What you will do: Please reproduce exactly the line that carries "building: [415,84,445,110] -> none" and all remaining lines through the last line of the data, and write nothing else.

[Building localization records]
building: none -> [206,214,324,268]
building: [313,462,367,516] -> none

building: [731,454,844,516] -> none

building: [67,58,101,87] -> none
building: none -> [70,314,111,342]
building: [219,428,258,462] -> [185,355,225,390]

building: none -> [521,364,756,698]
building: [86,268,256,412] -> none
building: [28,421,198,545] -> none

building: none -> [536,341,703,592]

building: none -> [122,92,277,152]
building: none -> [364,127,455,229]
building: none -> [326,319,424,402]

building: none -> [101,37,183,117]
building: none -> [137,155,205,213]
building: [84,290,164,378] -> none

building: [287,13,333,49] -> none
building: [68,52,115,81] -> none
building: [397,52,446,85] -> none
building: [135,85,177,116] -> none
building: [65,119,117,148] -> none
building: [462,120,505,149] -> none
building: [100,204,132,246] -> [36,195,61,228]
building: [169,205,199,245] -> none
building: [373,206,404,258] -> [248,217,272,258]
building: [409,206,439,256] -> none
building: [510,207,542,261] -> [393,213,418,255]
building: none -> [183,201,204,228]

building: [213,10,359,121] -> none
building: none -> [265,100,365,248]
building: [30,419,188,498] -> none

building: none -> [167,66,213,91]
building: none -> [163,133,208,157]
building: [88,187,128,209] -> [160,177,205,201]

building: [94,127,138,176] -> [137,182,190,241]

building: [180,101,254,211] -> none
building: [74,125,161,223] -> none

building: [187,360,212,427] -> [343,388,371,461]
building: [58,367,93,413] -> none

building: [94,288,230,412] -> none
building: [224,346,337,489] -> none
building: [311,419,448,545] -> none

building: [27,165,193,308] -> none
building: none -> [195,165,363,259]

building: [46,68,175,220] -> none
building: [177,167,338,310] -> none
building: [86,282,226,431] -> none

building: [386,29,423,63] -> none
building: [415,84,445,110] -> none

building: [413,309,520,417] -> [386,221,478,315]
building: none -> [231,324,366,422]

Task output:
building: [415,84,445,110] -> none

building: [413,309,520,417] -> [386,221,478,315]
building: none -> [231,324,366,422]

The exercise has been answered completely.